#### Work to be completed
Using the material that follows, output exactly the lines from the one containing "cyan square: (118, 176)" through the one containing "green cross: (25, 266)", with both ends kept.

#### Given entries
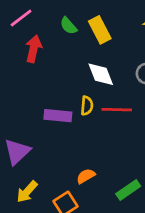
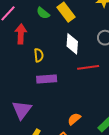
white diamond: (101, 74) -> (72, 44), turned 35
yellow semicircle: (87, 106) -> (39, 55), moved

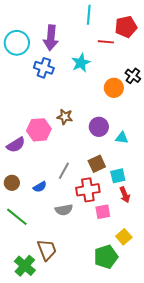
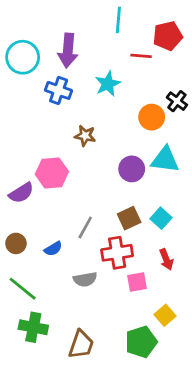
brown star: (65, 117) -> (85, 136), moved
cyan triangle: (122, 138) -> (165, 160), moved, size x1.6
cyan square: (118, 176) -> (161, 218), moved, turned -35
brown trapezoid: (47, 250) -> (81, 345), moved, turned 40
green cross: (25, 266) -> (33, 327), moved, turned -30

...

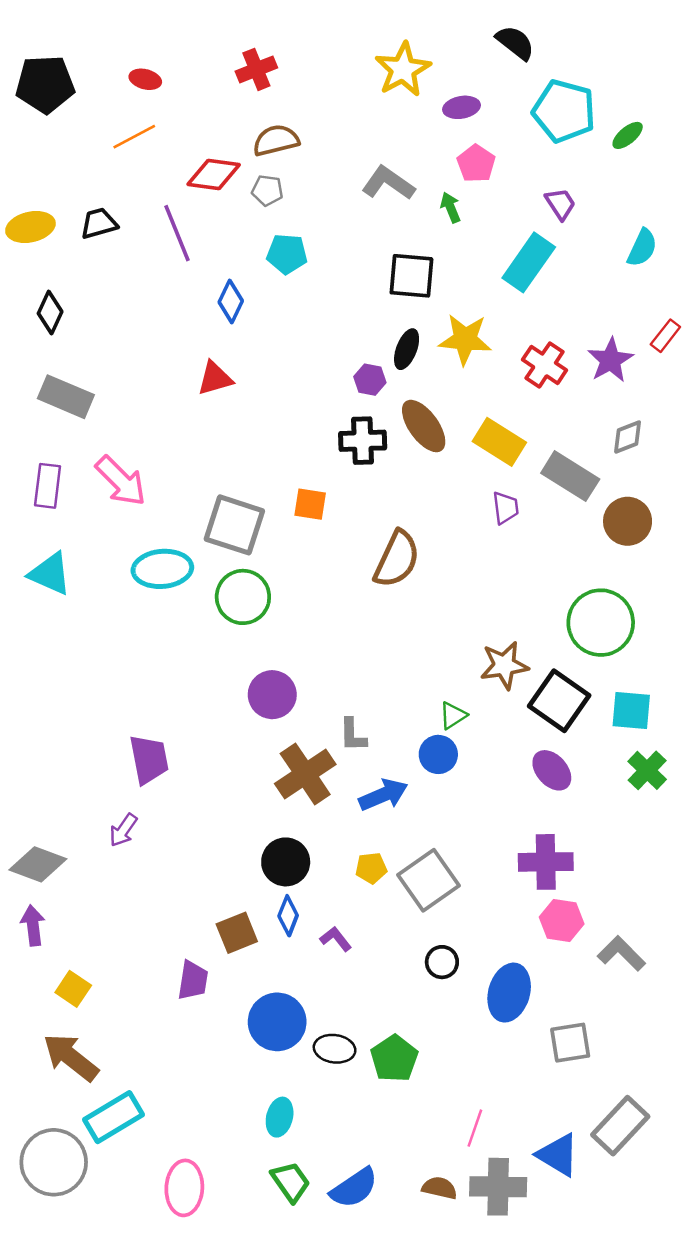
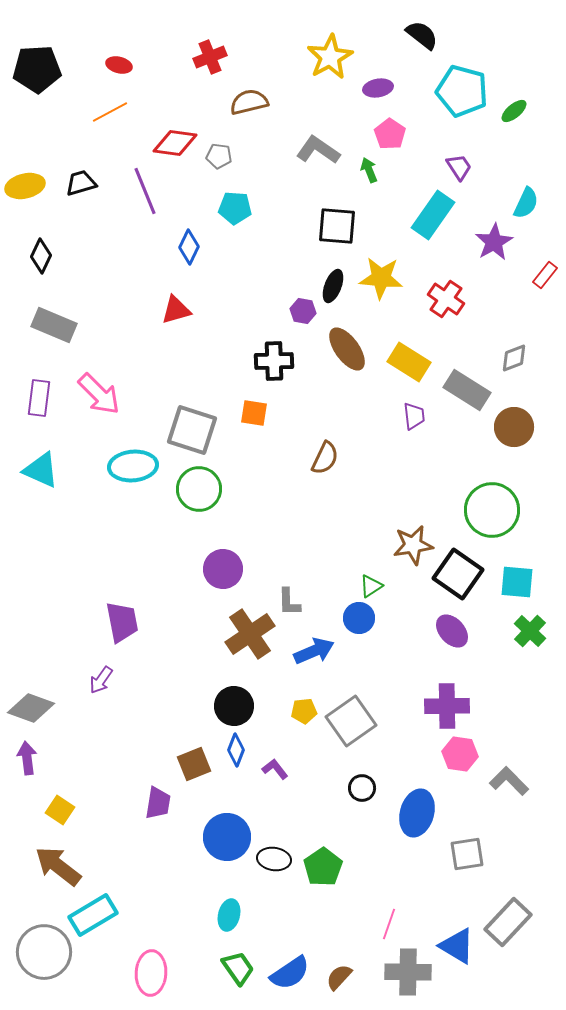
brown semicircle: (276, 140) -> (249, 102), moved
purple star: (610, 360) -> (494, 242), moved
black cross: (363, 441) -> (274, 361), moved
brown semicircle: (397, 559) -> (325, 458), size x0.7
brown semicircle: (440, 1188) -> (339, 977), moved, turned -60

==

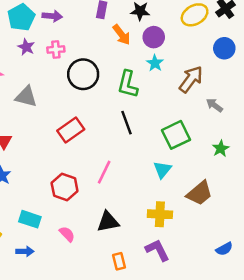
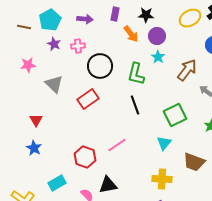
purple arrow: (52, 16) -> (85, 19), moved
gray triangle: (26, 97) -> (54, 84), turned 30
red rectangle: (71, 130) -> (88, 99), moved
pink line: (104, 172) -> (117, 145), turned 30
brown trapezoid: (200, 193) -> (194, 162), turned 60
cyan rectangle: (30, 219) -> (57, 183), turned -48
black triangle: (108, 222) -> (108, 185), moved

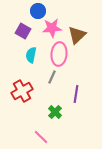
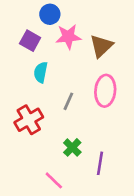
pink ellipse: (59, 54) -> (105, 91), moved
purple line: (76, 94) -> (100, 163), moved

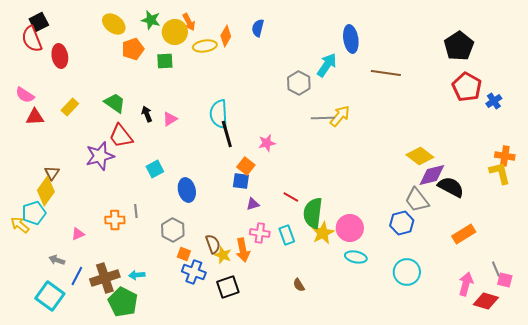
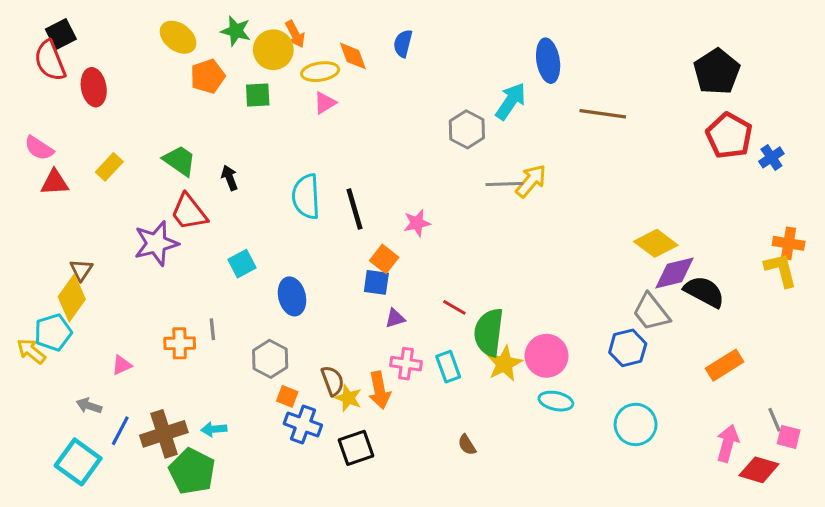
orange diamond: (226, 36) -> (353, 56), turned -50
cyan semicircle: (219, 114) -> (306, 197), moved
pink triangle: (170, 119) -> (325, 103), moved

#### Task response
cyan square: (118, 176) -> (161, 218), moved, turned -35
brown trapezoid: (47, 250) -> (81, 345), moved, turned 40
green cross: (25, 266) -> (33, 327), moved, turned -30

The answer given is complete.